» **Exercise requirements**
Each line of the data below that carries the word "duck" needs to be copied.
BEGIN Data excerpts
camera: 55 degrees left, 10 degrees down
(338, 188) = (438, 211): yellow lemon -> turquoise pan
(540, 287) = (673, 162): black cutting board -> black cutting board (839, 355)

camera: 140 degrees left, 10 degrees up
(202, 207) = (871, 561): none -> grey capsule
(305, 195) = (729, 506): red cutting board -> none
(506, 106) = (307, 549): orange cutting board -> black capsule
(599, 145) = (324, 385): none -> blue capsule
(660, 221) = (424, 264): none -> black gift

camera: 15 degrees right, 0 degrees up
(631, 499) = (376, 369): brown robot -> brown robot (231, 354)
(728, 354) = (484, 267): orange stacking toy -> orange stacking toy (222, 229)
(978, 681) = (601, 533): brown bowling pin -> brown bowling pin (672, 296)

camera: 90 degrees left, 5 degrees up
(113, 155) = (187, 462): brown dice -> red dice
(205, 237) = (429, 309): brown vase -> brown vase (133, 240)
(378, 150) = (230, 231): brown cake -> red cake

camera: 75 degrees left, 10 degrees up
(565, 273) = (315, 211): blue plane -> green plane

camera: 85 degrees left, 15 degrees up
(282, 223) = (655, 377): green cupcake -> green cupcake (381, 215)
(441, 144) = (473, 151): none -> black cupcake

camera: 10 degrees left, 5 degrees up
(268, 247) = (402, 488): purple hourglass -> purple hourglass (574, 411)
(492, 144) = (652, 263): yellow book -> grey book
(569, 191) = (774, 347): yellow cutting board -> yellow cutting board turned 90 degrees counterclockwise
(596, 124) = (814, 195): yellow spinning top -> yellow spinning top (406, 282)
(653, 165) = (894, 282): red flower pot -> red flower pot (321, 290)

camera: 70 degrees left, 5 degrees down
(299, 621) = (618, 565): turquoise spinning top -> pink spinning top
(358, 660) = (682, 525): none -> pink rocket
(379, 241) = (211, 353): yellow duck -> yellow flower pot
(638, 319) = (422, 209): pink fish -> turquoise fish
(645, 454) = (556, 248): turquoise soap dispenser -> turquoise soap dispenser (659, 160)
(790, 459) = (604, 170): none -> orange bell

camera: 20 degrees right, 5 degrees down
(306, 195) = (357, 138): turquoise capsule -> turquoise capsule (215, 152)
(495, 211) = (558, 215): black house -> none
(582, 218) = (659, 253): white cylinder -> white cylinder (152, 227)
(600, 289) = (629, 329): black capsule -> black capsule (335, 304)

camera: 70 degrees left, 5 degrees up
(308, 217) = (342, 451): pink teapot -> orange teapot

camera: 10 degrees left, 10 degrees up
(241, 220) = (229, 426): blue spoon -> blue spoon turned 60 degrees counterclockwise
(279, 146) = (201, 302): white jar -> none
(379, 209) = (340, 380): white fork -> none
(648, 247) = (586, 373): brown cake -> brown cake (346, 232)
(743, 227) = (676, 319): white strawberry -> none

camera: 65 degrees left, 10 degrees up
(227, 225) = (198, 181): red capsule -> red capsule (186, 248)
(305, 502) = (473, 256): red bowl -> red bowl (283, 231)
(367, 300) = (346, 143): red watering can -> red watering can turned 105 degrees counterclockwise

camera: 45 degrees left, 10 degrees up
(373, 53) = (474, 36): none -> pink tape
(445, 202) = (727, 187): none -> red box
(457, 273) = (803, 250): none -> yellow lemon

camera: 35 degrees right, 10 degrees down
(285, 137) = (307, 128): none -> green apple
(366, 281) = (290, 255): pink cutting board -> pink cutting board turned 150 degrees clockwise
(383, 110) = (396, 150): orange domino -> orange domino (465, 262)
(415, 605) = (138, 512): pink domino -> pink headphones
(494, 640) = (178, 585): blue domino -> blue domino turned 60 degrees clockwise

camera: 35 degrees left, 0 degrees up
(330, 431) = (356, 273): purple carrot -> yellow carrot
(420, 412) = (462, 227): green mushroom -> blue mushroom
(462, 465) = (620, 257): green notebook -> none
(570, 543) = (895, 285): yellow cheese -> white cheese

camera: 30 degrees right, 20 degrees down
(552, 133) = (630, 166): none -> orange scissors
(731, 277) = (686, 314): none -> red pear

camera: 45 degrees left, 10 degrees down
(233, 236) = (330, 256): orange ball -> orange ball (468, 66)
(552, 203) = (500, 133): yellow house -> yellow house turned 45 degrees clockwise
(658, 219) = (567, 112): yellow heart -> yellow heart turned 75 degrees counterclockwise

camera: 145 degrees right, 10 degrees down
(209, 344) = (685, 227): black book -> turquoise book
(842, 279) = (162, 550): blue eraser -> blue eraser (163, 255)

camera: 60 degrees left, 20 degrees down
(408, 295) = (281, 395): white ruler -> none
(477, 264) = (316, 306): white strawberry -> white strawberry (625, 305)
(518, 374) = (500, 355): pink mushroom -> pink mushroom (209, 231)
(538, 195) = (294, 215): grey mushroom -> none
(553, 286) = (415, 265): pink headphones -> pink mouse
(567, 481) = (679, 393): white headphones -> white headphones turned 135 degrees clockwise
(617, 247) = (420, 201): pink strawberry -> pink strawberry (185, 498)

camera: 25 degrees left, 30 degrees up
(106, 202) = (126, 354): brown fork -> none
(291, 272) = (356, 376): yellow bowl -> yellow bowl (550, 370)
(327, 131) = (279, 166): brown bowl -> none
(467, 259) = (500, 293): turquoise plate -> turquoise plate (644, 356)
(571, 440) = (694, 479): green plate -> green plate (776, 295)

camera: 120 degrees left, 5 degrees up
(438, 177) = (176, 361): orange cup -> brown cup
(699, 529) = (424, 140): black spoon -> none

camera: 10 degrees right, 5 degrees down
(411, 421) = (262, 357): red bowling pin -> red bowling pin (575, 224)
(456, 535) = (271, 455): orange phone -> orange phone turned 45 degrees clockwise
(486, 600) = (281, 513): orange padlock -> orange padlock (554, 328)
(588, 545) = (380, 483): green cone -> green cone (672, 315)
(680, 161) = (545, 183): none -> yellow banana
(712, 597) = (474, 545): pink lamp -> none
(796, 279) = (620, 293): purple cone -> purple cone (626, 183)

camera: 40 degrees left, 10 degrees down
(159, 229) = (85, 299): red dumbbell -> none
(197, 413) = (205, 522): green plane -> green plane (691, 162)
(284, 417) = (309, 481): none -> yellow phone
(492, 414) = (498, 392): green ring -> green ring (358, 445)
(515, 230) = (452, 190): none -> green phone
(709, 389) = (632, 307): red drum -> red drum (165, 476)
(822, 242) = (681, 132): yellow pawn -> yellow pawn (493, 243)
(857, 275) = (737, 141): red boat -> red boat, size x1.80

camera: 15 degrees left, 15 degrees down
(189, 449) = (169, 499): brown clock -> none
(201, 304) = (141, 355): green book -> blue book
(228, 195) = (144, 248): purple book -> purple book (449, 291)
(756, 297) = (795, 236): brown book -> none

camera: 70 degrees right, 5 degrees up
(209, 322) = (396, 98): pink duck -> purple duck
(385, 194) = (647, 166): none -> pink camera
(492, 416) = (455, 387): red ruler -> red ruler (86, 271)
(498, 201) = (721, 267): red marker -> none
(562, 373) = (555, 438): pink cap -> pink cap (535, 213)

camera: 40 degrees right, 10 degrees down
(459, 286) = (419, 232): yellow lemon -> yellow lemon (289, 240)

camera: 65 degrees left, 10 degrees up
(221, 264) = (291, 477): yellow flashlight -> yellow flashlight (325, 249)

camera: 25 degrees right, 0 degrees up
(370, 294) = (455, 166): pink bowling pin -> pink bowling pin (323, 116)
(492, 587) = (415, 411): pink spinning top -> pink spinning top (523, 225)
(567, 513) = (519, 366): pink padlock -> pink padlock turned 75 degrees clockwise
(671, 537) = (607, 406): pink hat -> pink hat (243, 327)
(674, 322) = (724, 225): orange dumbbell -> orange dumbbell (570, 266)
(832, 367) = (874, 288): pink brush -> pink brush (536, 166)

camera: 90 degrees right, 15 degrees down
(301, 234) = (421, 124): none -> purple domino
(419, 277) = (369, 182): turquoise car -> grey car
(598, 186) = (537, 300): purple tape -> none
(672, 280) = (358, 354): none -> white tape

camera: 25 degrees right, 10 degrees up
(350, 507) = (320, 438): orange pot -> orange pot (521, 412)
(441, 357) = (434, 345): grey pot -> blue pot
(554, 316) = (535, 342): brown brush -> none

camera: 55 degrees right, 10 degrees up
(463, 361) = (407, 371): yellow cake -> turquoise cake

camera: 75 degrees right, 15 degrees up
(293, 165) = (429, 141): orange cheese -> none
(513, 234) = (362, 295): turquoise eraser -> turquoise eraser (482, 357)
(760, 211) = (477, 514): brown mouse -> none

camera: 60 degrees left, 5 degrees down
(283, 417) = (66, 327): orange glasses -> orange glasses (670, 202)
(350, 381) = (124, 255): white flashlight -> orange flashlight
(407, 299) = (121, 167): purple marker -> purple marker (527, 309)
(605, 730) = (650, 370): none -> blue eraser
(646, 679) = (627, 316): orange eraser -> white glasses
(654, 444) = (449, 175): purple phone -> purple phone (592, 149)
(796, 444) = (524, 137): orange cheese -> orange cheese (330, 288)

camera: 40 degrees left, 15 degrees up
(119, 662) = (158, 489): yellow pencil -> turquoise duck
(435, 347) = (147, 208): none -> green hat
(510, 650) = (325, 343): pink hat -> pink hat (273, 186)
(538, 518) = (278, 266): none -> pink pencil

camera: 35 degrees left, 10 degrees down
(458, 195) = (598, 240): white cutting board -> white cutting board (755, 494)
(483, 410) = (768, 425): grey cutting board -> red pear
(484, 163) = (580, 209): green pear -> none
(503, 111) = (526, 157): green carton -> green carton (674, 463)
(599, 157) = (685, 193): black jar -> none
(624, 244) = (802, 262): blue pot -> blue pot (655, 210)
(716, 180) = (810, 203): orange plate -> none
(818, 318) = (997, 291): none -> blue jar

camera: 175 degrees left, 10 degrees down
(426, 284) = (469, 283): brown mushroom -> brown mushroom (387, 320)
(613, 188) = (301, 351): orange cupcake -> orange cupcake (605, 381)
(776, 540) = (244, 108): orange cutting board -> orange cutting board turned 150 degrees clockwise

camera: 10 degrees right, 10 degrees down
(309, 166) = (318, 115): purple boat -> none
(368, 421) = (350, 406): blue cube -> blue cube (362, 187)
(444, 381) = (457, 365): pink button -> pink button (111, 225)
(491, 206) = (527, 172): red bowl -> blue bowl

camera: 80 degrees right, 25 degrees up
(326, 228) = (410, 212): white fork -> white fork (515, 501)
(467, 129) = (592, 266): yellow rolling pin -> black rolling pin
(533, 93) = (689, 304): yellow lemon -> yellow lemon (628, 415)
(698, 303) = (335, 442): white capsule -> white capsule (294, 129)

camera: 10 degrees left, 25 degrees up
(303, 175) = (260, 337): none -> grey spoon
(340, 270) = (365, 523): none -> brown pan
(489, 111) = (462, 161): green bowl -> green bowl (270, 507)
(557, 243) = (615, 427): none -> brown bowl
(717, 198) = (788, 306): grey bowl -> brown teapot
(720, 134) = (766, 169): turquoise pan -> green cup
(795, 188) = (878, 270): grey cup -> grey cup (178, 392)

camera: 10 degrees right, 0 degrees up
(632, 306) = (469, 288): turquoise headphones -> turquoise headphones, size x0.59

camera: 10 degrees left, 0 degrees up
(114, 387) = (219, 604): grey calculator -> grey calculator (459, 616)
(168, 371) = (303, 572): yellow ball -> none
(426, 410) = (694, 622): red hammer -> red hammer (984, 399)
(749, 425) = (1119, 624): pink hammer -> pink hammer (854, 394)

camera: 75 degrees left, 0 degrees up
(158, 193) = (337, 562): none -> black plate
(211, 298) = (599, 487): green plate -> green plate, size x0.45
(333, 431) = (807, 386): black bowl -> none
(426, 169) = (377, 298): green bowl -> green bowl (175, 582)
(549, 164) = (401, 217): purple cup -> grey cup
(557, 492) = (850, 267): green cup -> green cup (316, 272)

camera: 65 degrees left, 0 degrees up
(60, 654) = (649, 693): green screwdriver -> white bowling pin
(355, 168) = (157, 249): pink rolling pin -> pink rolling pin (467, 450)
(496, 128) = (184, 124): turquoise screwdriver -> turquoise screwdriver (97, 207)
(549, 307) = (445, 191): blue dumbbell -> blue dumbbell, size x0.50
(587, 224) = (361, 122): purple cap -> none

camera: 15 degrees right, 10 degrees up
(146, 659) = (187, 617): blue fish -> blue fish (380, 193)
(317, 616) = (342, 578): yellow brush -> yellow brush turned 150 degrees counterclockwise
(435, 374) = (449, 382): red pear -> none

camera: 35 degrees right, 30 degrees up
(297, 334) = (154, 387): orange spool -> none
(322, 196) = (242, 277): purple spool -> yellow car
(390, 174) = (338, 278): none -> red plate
END Data excerpts
» **Task response**
(379, 241) = (211, 353): yellow duck -> yellow flower pot
(209, 322) = (396, 98): pink duck -> purple duck
(119, 662) = (158, 489): yellow pencil -> turquoise duck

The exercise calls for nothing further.